AIM OF THE TASK
In the records below, begin at the line containing "D5: diode 1N4001" and end at the line containing "U3 pin IN+: n9 -> VA"; quote every line in that span exactly, including both boundary lines, and no others.

STUDY MATERIAL
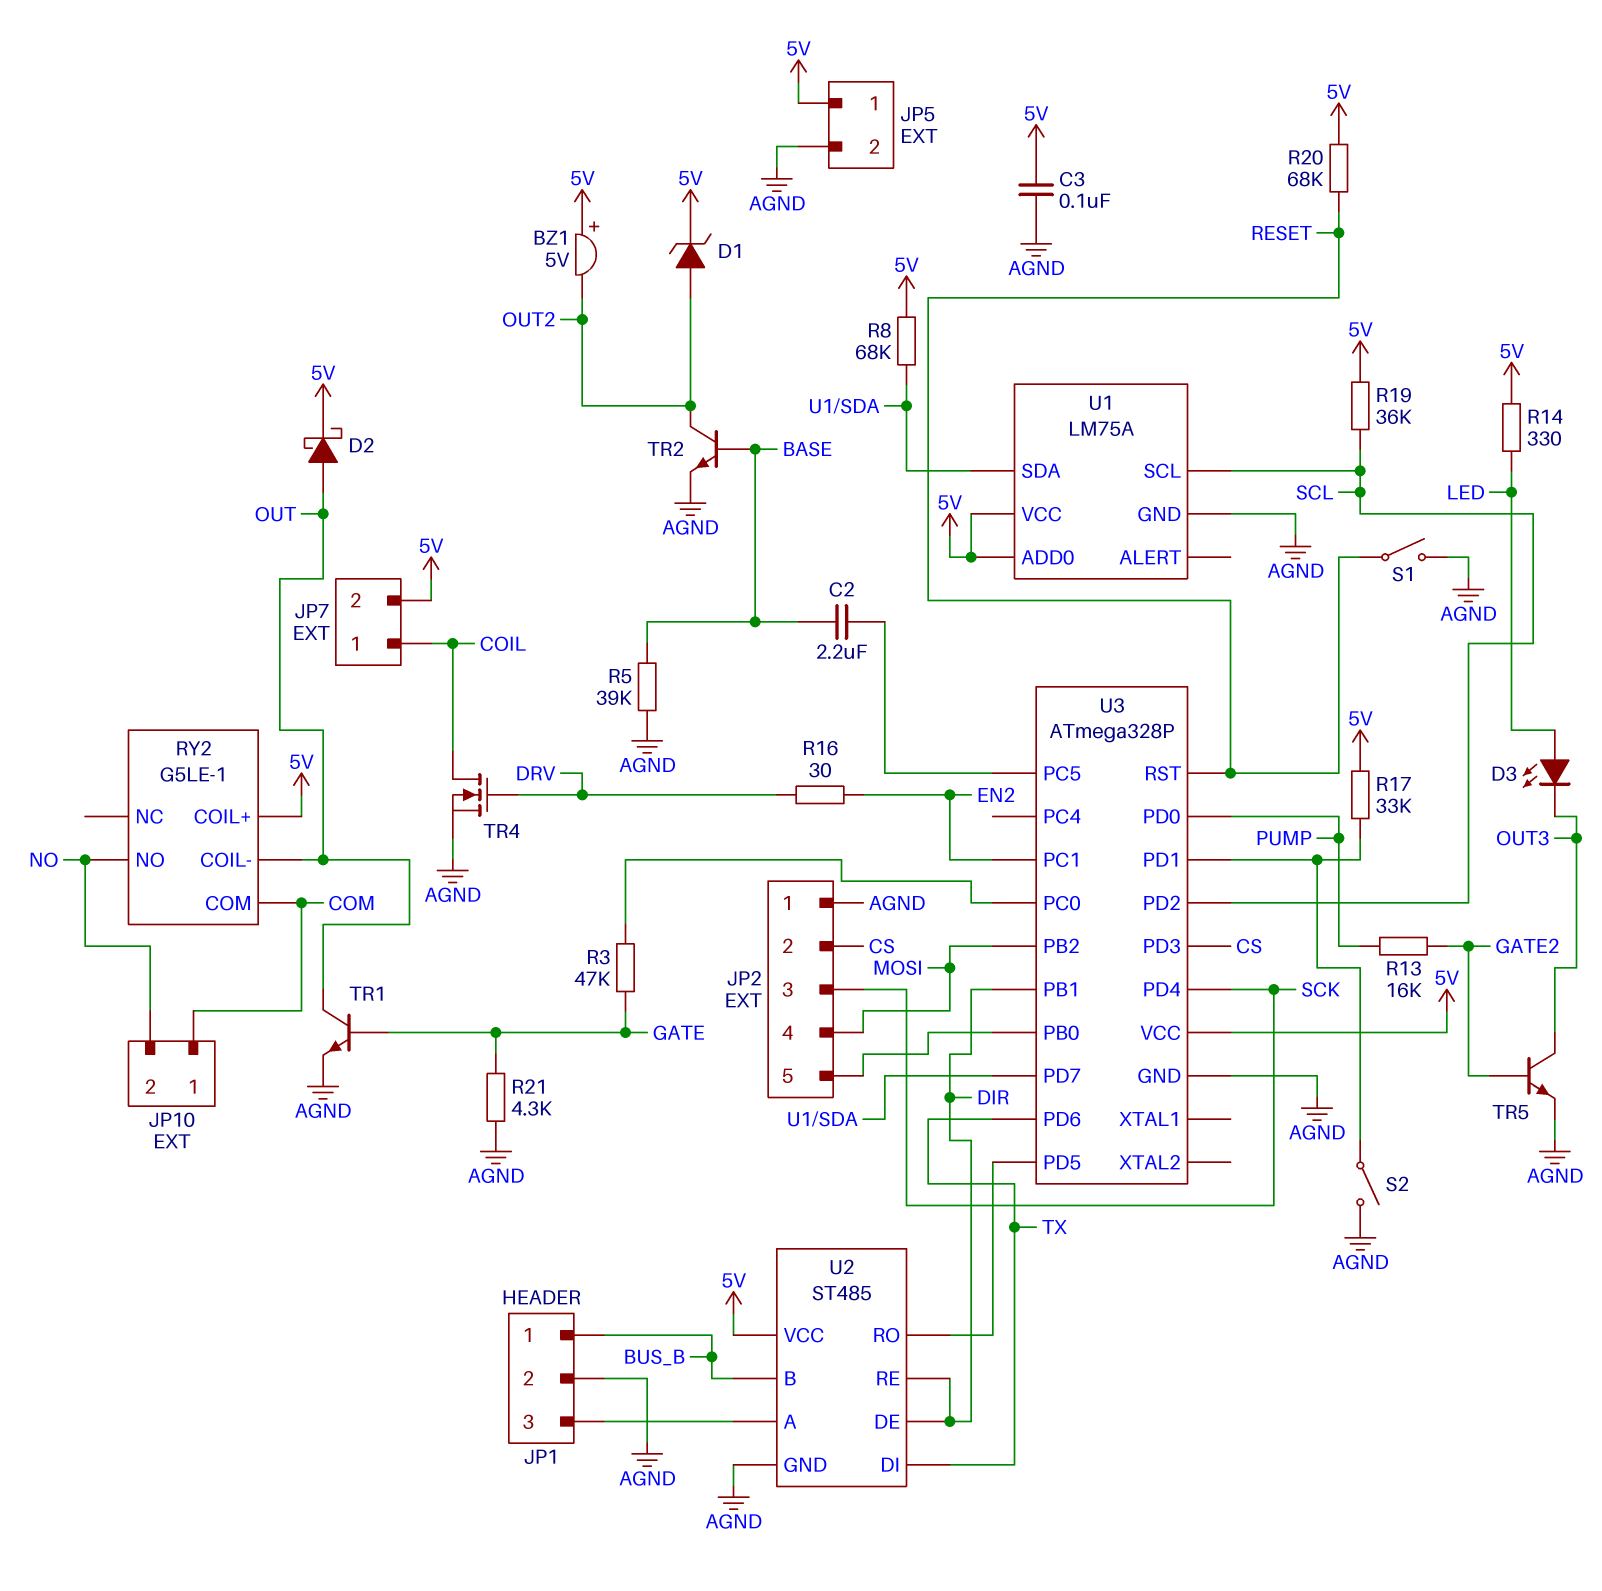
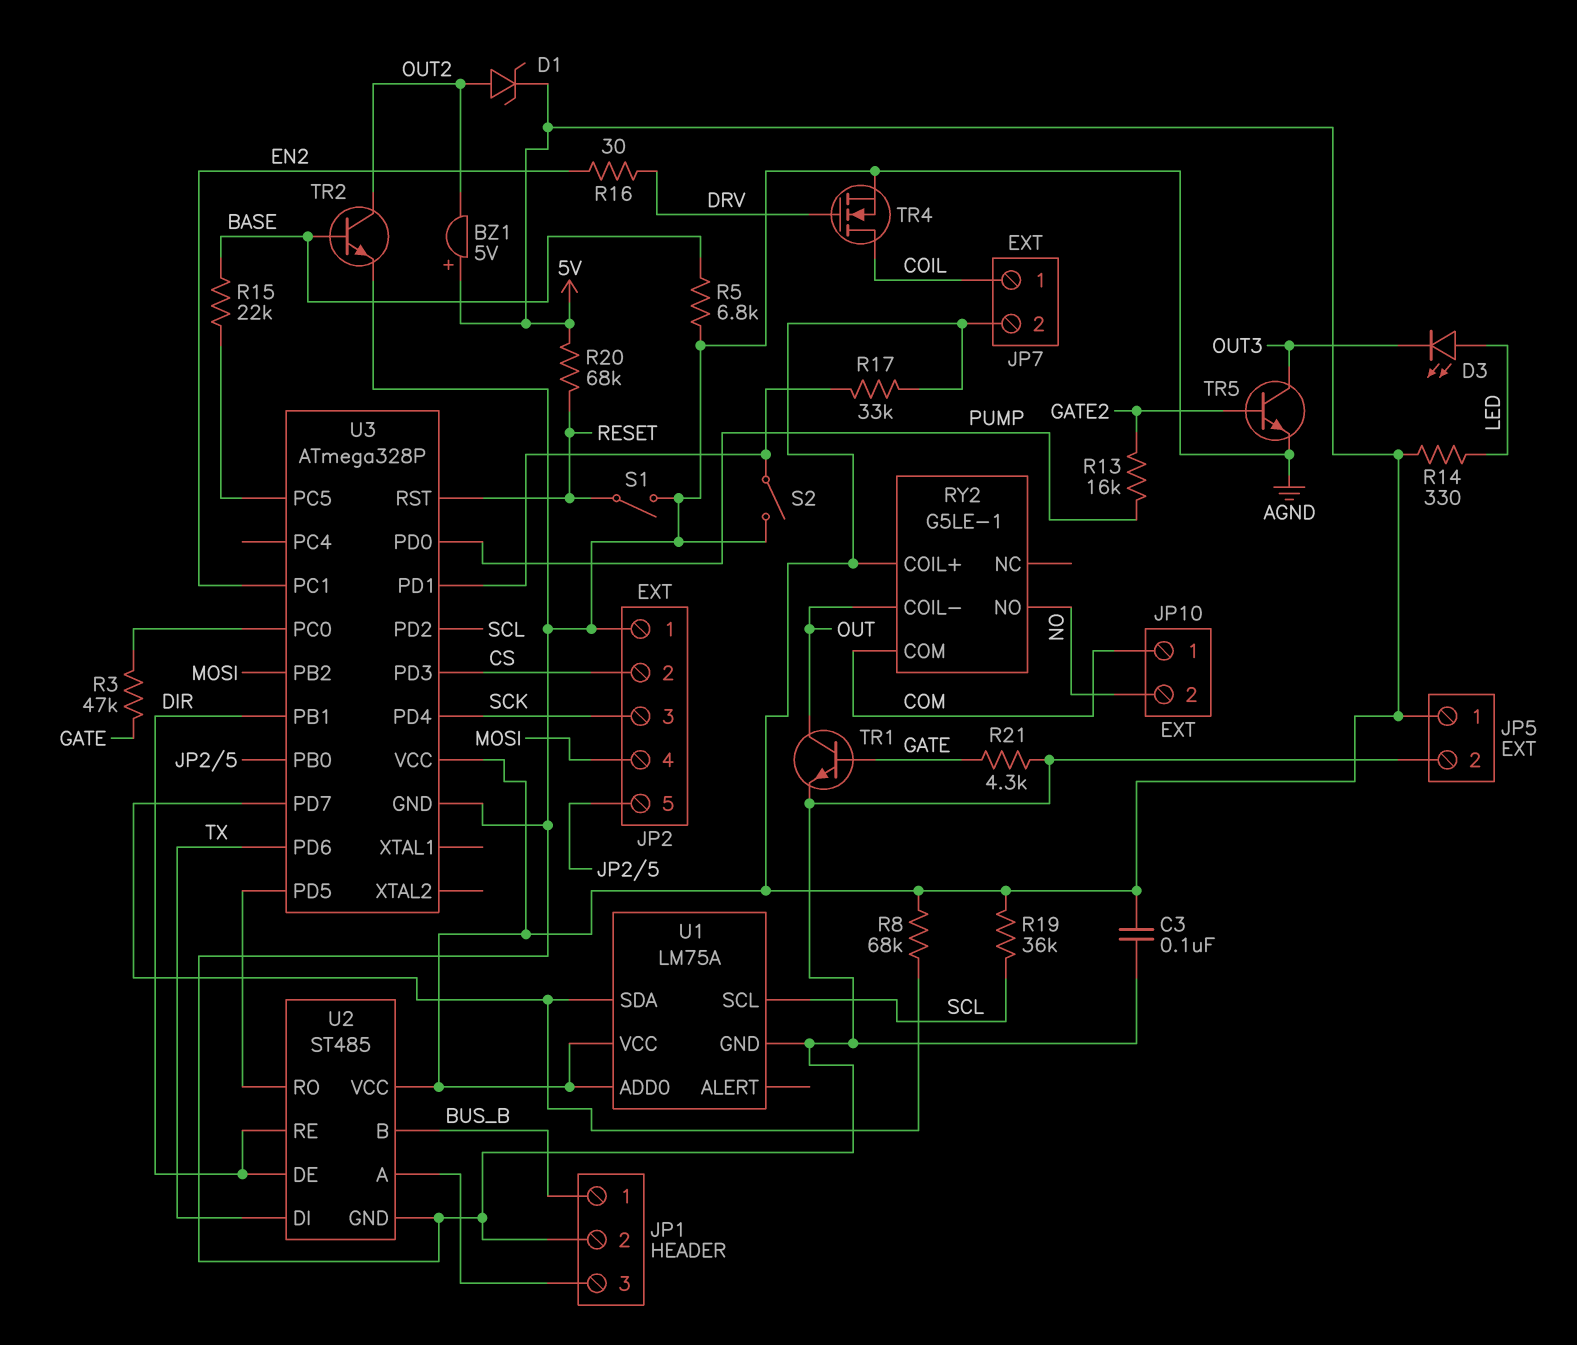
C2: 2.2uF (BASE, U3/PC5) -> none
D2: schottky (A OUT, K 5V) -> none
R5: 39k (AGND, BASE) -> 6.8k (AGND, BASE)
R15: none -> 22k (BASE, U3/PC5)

--

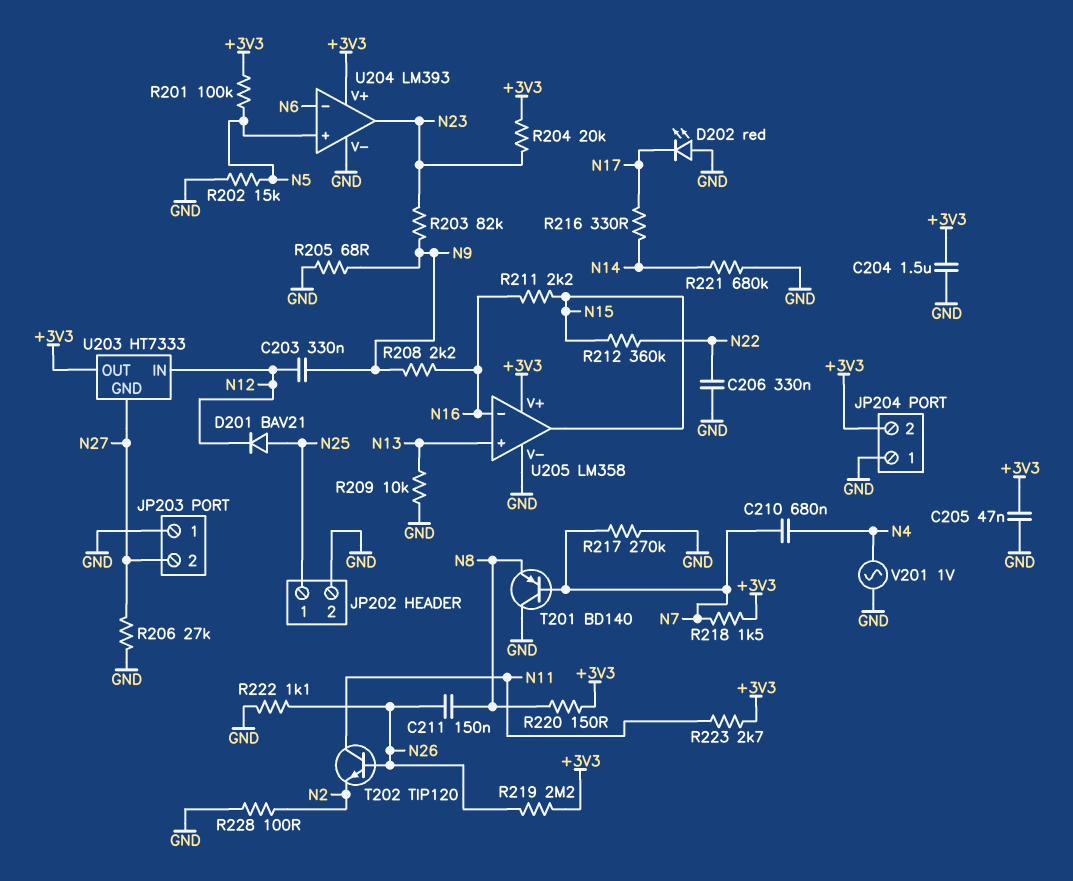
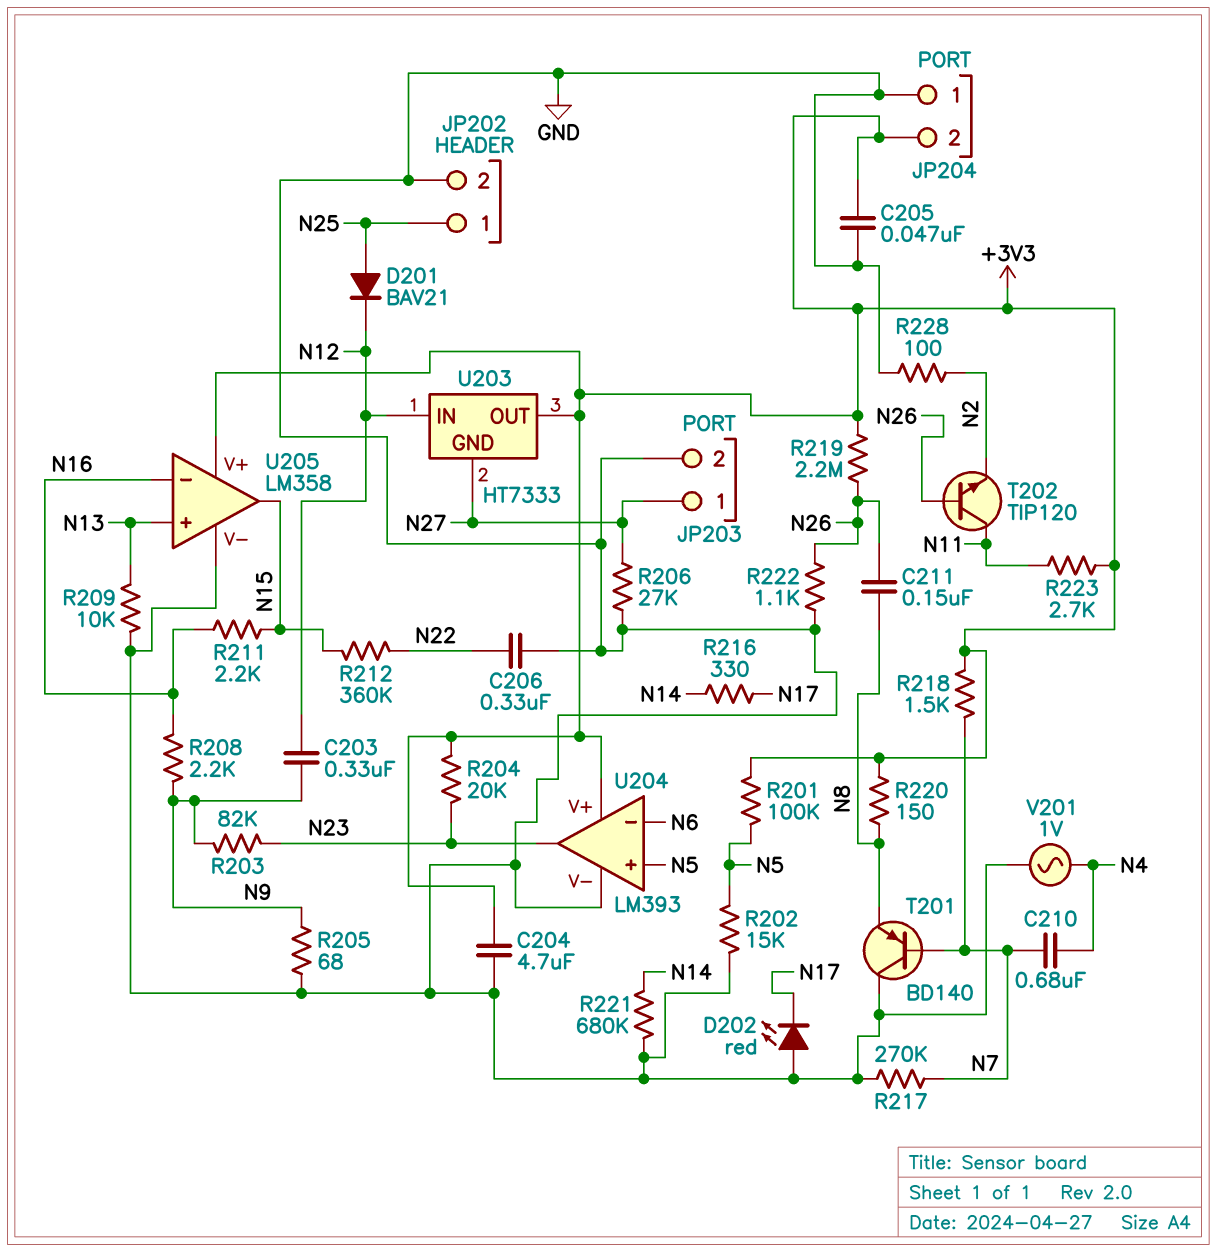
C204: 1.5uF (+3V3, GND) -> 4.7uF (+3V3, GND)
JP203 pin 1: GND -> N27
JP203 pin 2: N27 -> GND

--

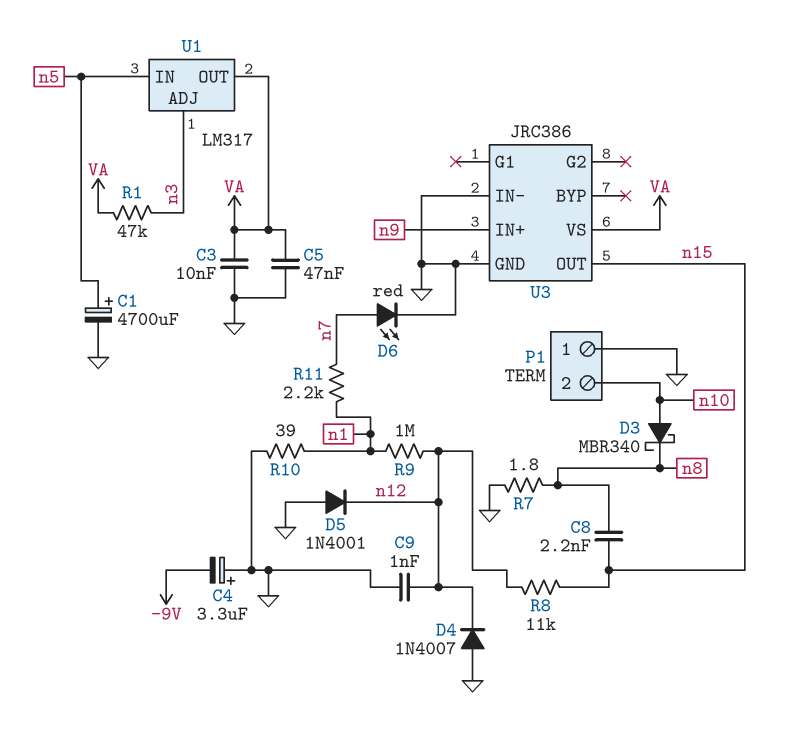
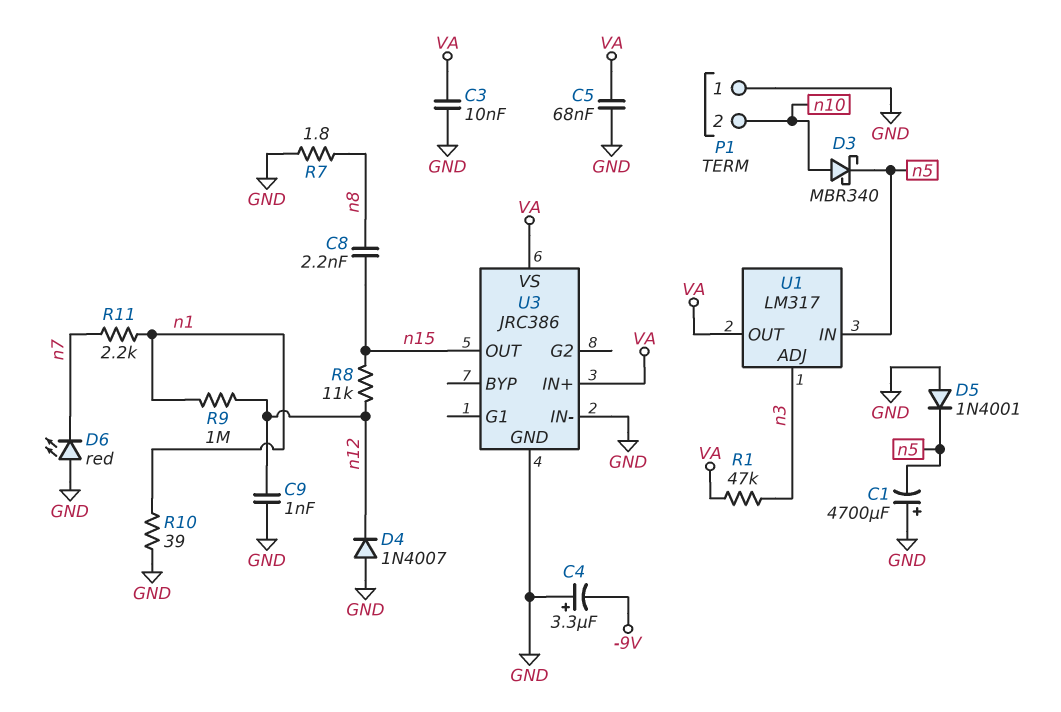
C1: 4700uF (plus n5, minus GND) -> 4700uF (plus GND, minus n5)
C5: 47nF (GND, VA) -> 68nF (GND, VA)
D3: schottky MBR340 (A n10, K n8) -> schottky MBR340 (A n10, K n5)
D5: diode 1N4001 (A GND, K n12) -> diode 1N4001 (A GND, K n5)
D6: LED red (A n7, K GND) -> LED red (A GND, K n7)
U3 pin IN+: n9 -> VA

THE ANSWER
D5: diode 1N4001 (A GND, K n12) -> diode 1N4001 (A GND, K n5)
D6: LED red (A n7, K GND) -> LED red (A GND, K n7)
U3 pin IN+: n9 -> VA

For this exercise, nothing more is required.